Data provided:
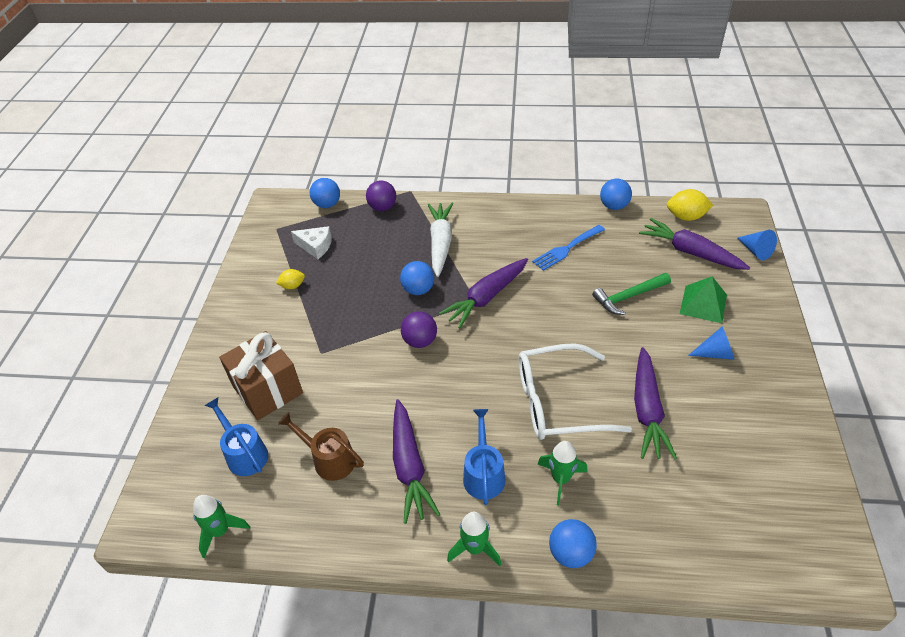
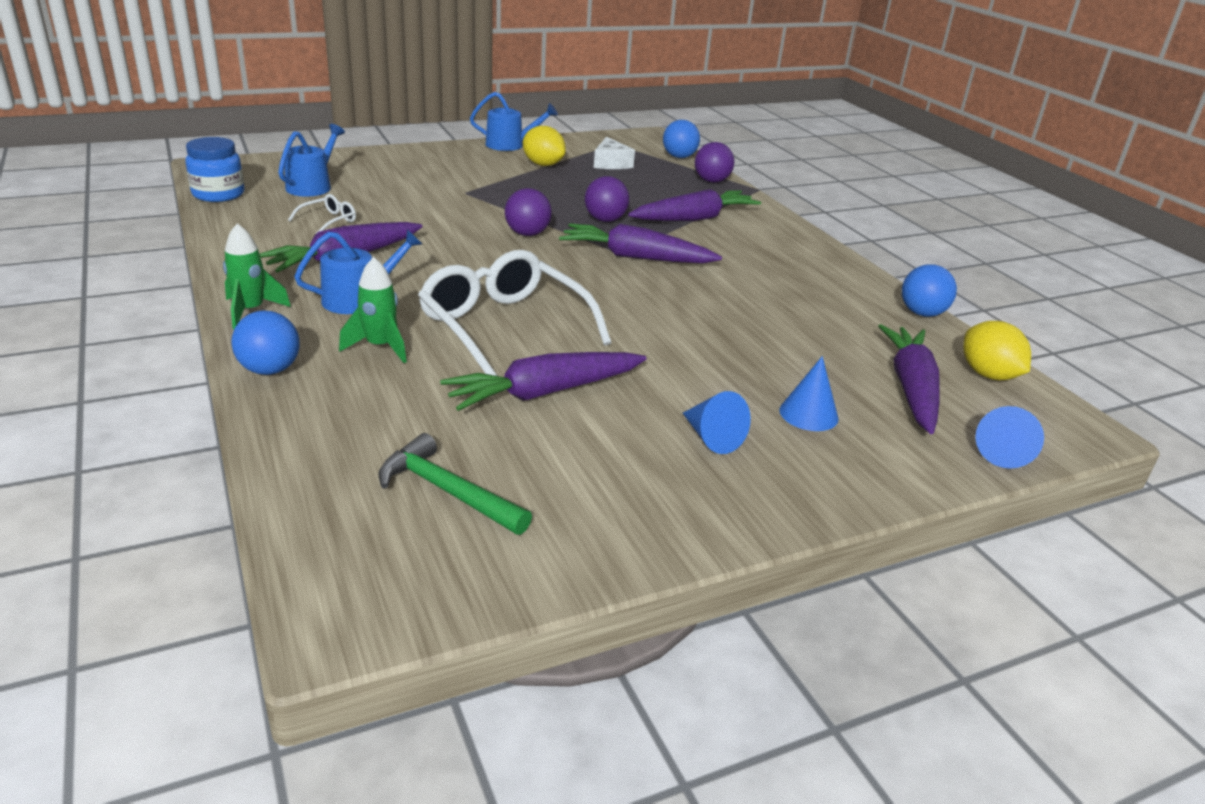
camera: 55 degrees right, 15 degrees down
(220, 531) = (218, 194): green rocket -> blue jar
(236, 291) = (510, 145): none -> blue watering can
(267, 389) = (397, 180): brown gift -> none
(292, 286) = (543, 164): yellow lemon -> yellow lemon, size x1.64
(329, 459) = (328, 221): brown watering can -> white glasses
(418, 290) = (605, 220): blue ball -> purple ball
(440, 243) = (694, 218): white carrot -> purple carrot
(566, 249) = (785, 292): blue fork -> none
(629, 297) = (748, 350): green hammer -> green hammer (447, 491)
(703, 304) = (808, 414): green pyramid -> blue cone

What is needed:
Please copy only the lines from the one with "(440, 243) = (694, 218): white" through the final line of the records above, both ends included.

Worked solution:
(440, 243) = (694, 218): white carrot -> purple carrot
(566, 249) = (785, 292): blue fork -> none
(629, 297) = (748, 350): green hammer -> green hammer (447, 491)
(703, 304) = (808, 414): green pyramid -> blue cone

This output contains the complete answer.